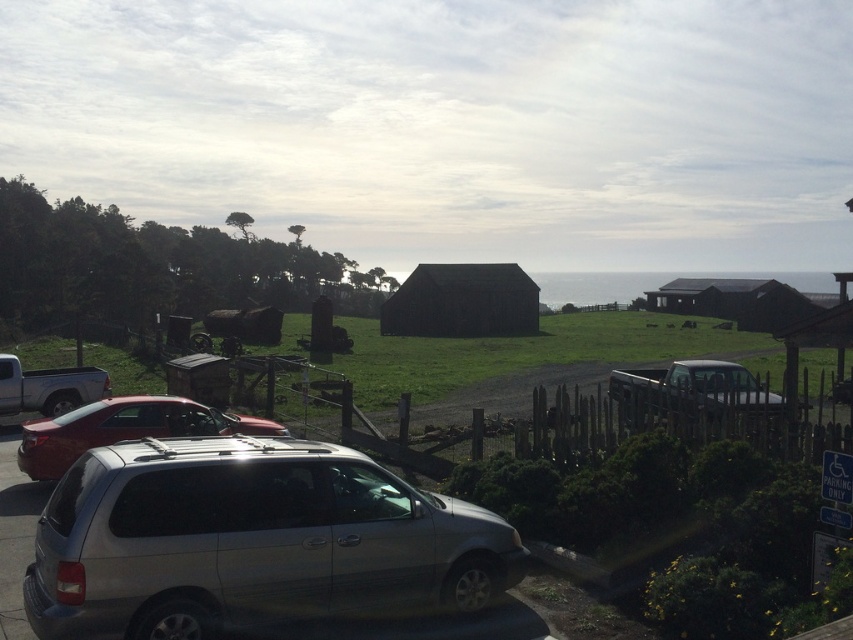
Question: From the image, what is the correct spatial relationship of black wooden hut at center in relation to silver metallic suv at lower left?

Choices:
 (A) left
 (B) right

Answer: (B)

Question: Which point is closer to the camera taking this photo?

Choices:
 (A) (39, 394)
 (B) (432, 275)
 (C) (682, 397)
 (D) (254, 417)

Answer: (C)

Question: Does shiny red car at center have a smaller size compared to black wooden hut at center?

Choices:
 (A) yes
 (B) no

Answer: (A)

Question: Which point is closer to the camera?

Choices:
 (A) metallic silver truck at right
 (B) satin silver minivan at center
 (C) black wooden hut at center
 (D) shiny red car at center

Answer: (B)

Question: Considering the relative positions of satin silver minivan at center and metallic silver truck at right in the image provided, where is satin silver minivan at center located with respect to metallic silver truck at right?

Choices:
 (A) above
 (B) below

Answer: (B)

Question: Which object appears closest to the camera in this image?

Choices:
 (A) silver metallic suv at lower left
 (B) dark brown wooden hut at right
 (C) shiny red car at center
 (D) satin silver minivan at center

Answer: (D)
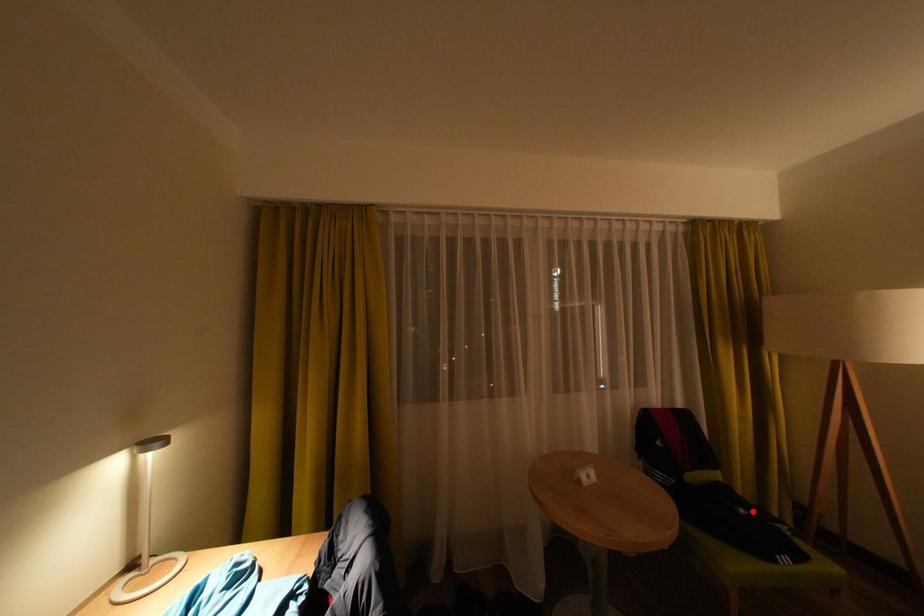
———
» **What you need to do**
Copy out the items above word for word, without the pictures.

» **Answer section**
Question: From the image, what is the correct spatial relationship of black wooden hut at center in relation to silver metallic suv at lower left?

Choices:
 (A) left
 (B) right

Answer: (B)

Question: Which point is closer to the camera taking this photo?

Choices:
 (A) (39, 394)
 (B) (432, 275)
 (C) (682, 397)
 (D) (254, 417)

Answer: (C)

Question: Does shiny red car at center have a smaller size compared to black wooden hut at center?

Choices:
 (A) yes
 (B) no

Answer: (A)

Question: Which point is closer to the camera?

Choices:
 (A) metallic silver truck at right
 (B) satin silver minivan at center
 (C) black wooden hut at center
 (D) shiny red car at center

Answer: (B)

Question: Considering the relative positions of satin silver minivan at center and metallic silver truck at right in the image provided, where is satin silver minivan at center located with respect to metallic silver truck at right?

Choices:
 (A) above
 (B) below

Answer: (B)

Question: Which object appears closest to the camera in this image?

Choices:
 (A) silver metallic suv at lower left
 (B) dark brown wooden hut at right
 (C) shiny red car at center
 (D) satin silver minivan at center

Answer: (D)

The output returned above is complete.